**Work to complete:**
Print out all of the records exactly; no picture belongs in the result.
- - - - - - -
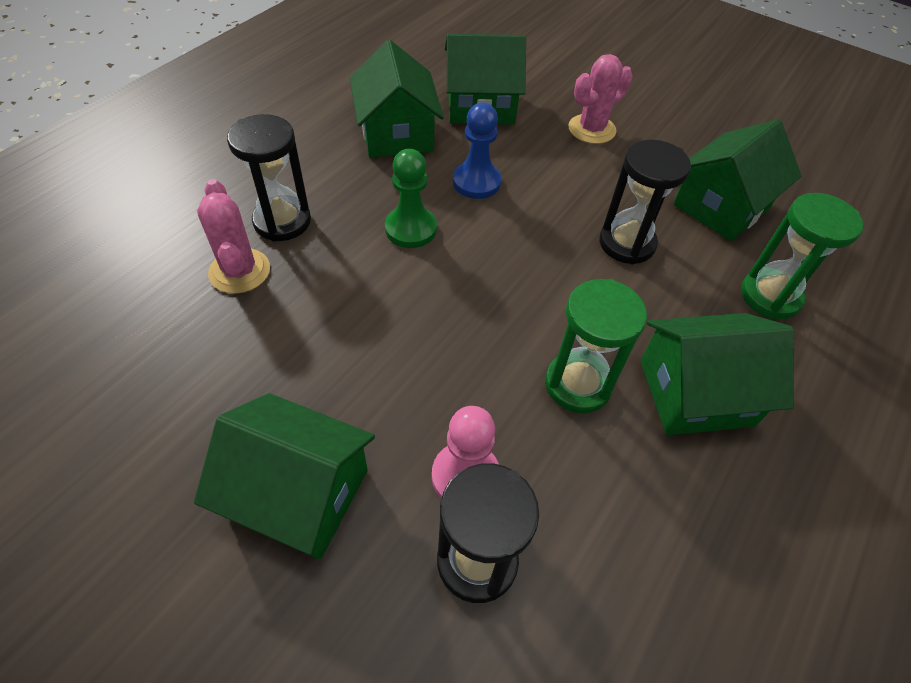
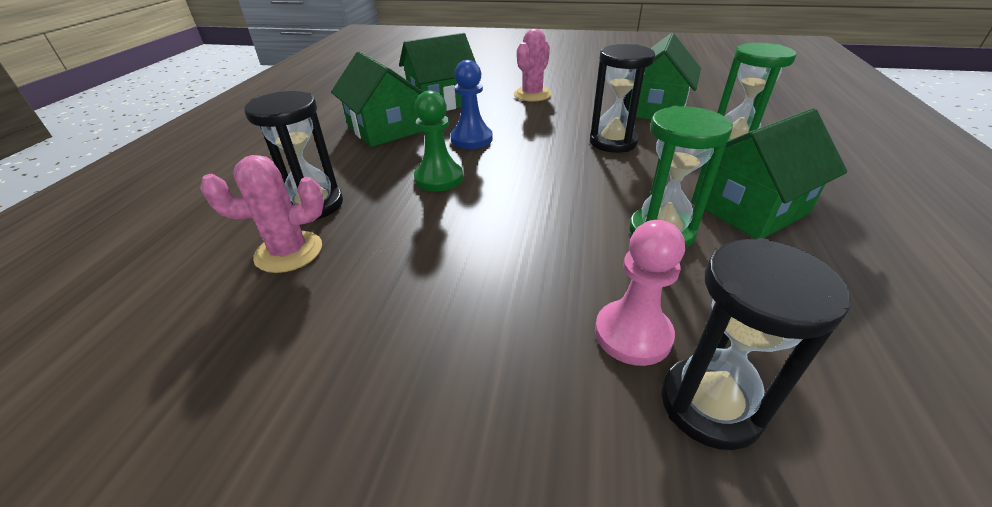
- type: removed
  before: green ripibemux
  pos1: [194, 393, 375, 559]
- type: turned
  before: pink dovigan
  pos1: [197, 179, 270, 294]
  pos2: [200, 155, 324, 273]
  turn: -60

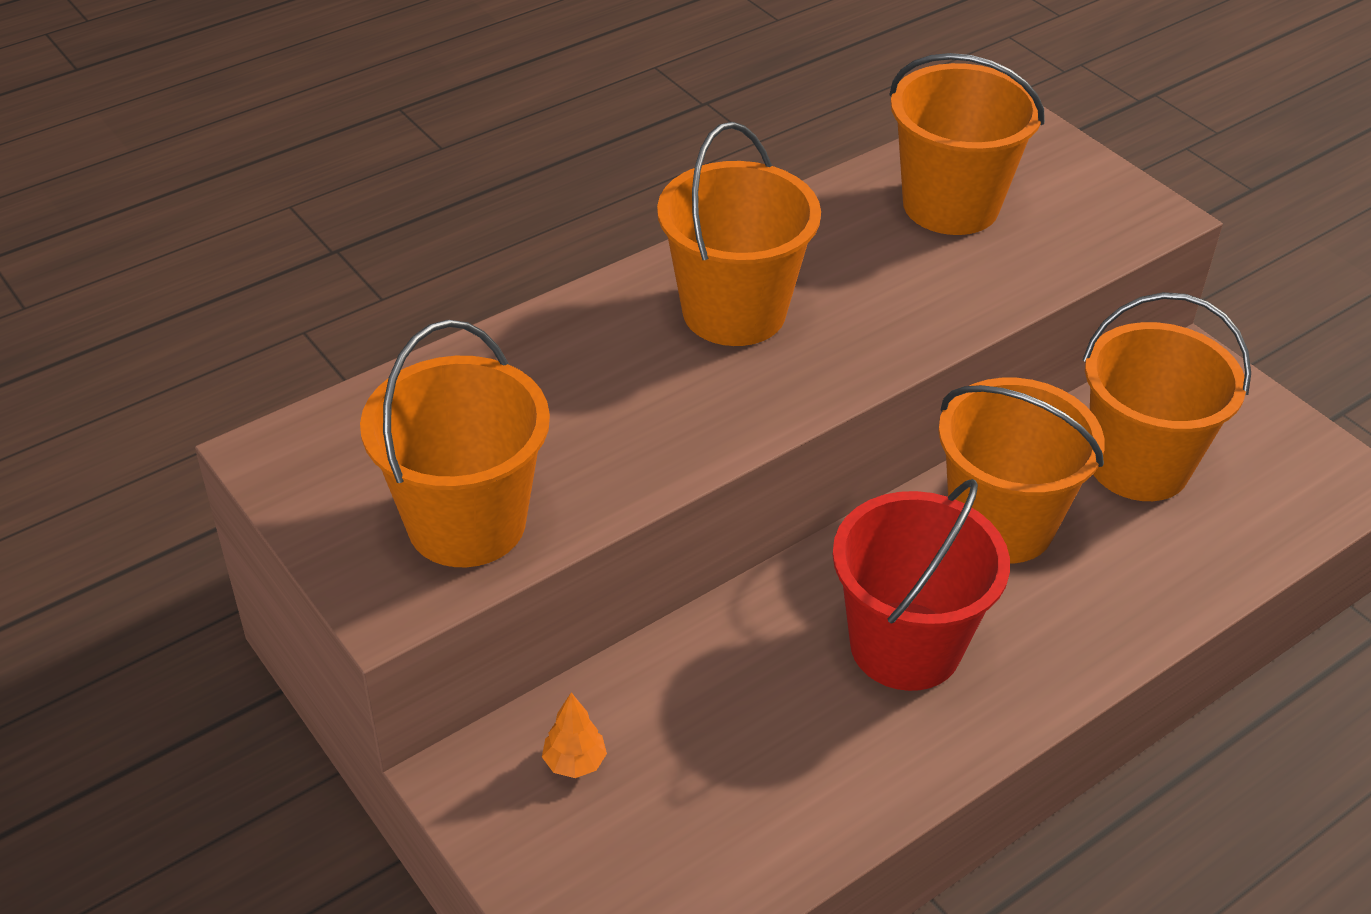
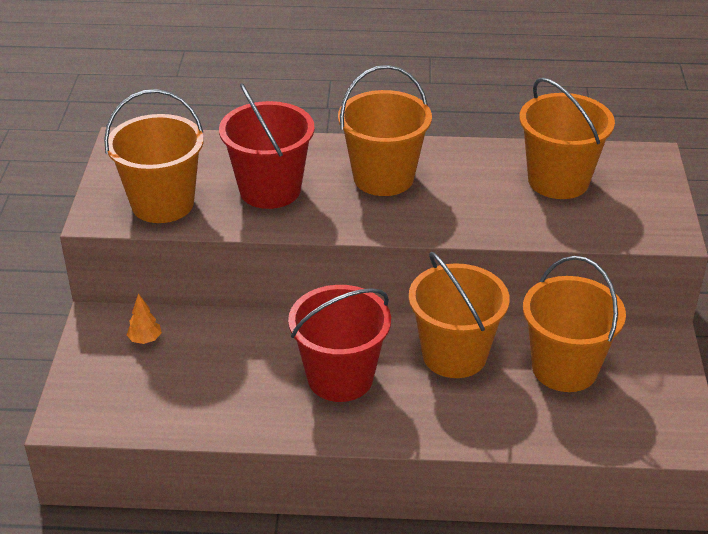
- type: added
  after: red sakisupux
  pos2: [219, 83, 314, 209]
- - - - - - -
**Solution for this exercise:**
- type: removed
  before: green ripibemux
  pos1: [194, 393, 375, 559]
- type: turned
  before: pink dovigan
  pos1: [197, 179, 270, 294]
  pos2: [200, 155, 324, 273]
  turn: -60

- type: added
  after: red sakisupux
  pos2: [219, 83, 314, 209]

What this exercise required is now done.